======== Extracted entries ========

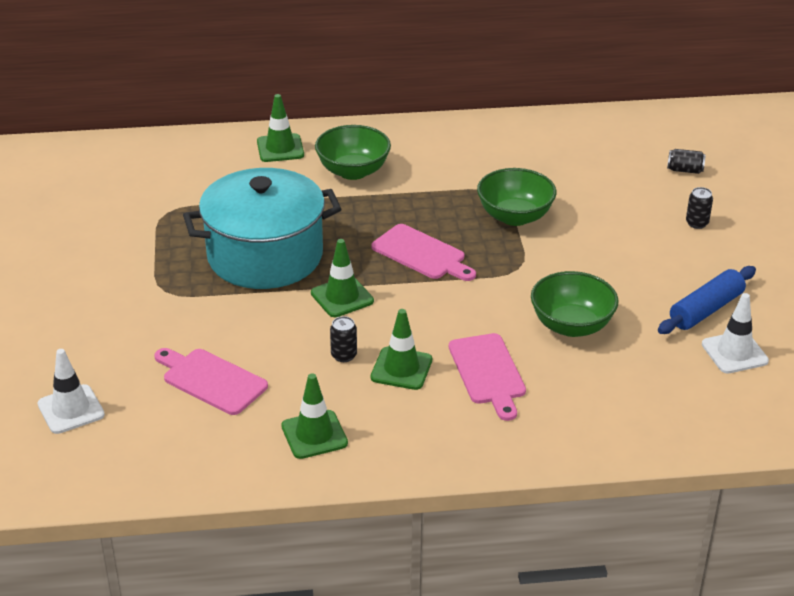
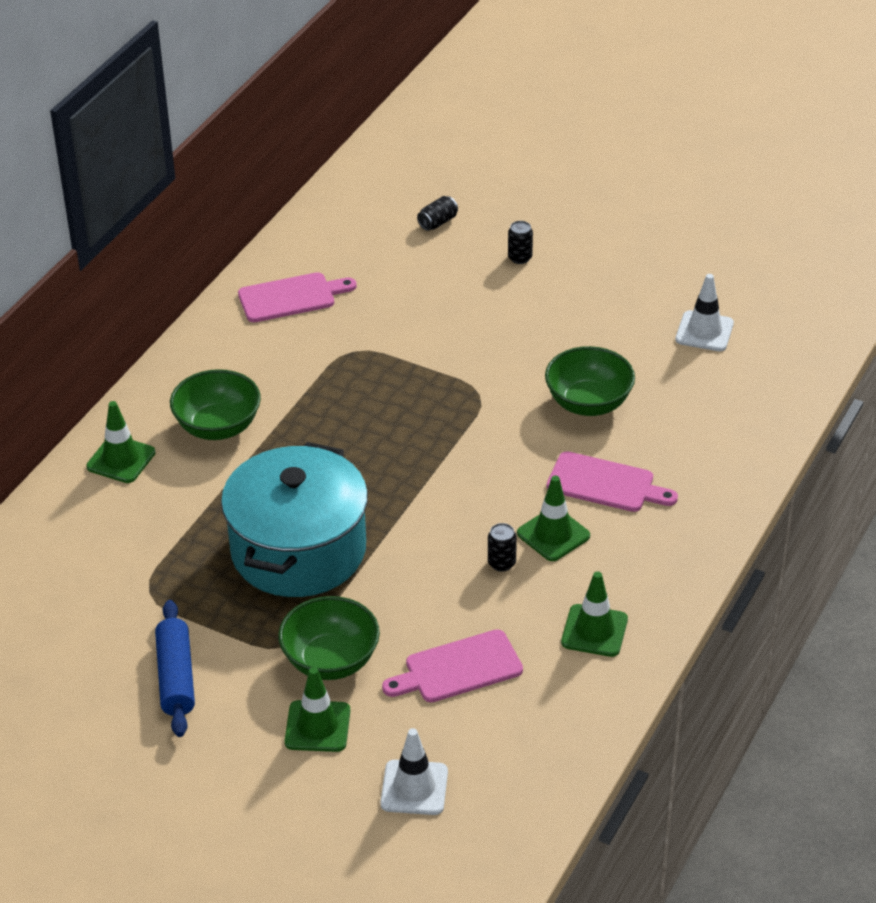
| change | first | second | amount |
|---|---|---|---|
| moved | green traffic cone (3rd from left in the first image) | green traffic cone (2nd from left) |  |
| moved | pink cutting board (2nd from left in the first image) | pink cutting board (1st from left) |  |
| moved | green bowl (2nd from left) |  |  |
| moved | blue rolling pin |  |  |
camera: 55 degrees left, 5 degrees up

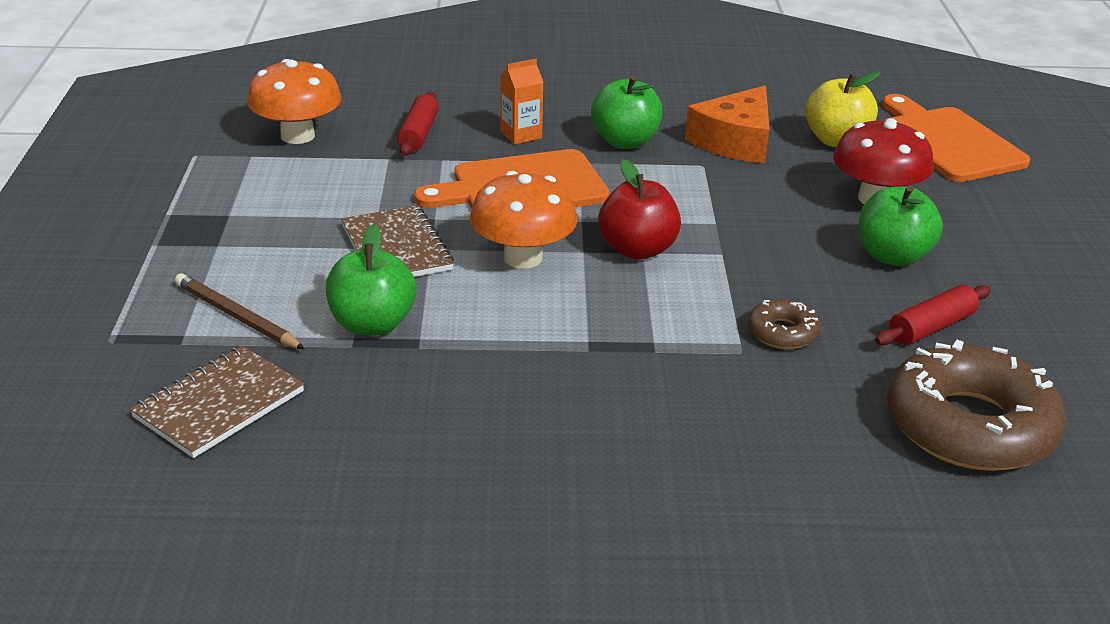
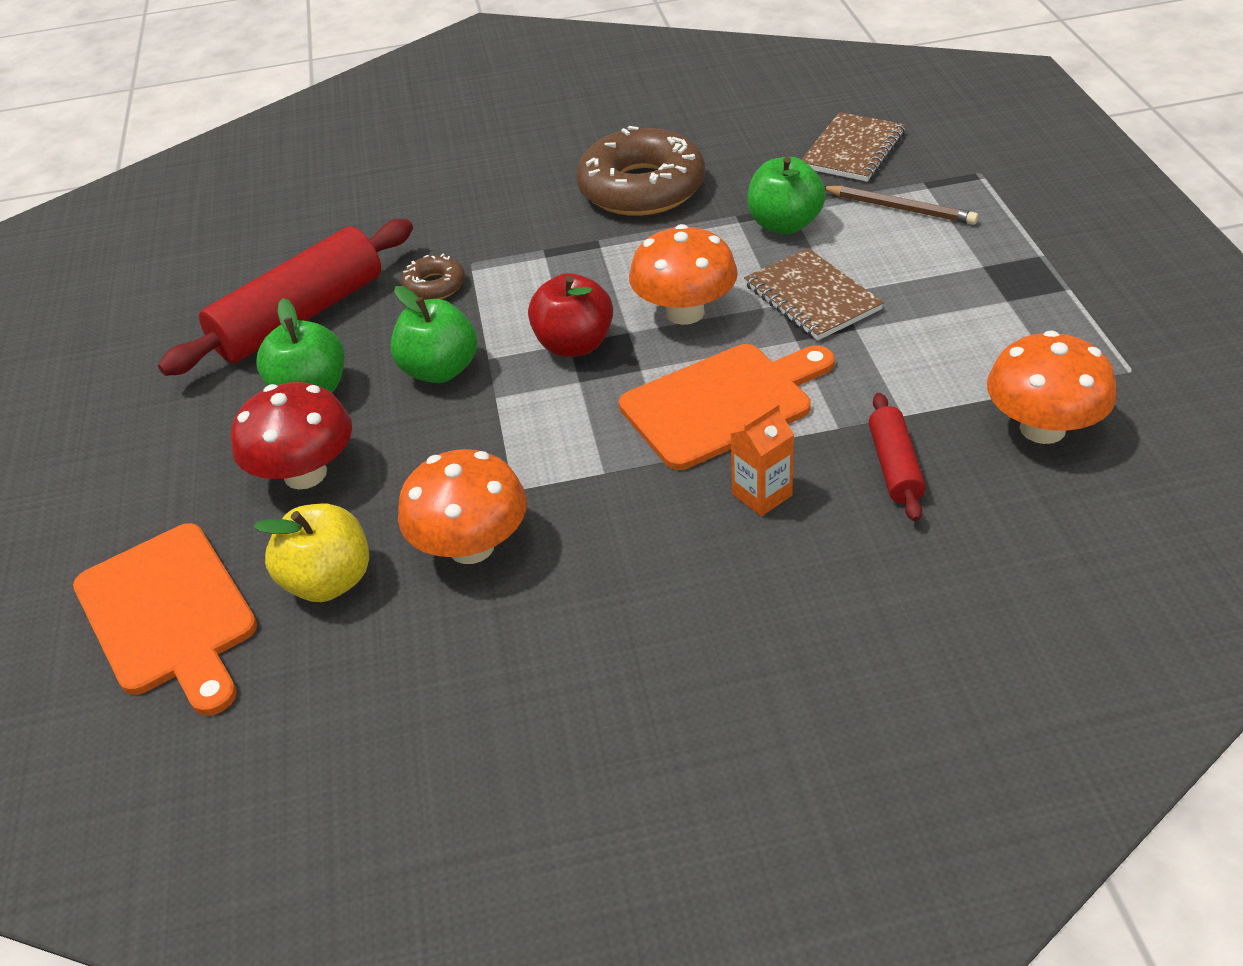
| change | first | second | amount |
|---|---|---|---|
| moved | green apple (2nd from left) |  |  |
| replaced | orange cheese | orange mushroom (1st from left) |  |
| resized | red rolling pin (2nd from left in the first image) | red rolling pin (1st from left) | x2.02 |
| moved | brown donut (2nd from left) |  |  |
camera: 175 degrees right, 10 degrees up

========

- [Task details]: Nothing but the lines from the one containing "traffic cone (3rd" through the last line of the records above should appear, each repeated exactly, with no pictures.

- [Exercise answer]:
| moved | green traffic cone (3rd from left in the first image) | green traffic cone (2nd from left) |  |
| moved | pink cutting board (2nd from left in the first image) | pink cutting board (1st from left) |  |
| moved | green bowl (2nd from left) |  |  |
| moved | blue rolling pin |  |  |
camera: 55 degrees left, 5 degrees up

| change | first | second | amount |
|---|---|---|---|
| moved | green apple (2nd from left) |  |  |
| replaced | orange cheese | orange mushroom (1st from left) |  |
| resized | red rolling pin (2nd from left in the first image) | red rolling pin (1st from left) | x2.02 |
| moved | brown donut (2nd from left) |  |  |
camera: 175 degrees right, 10 degrees up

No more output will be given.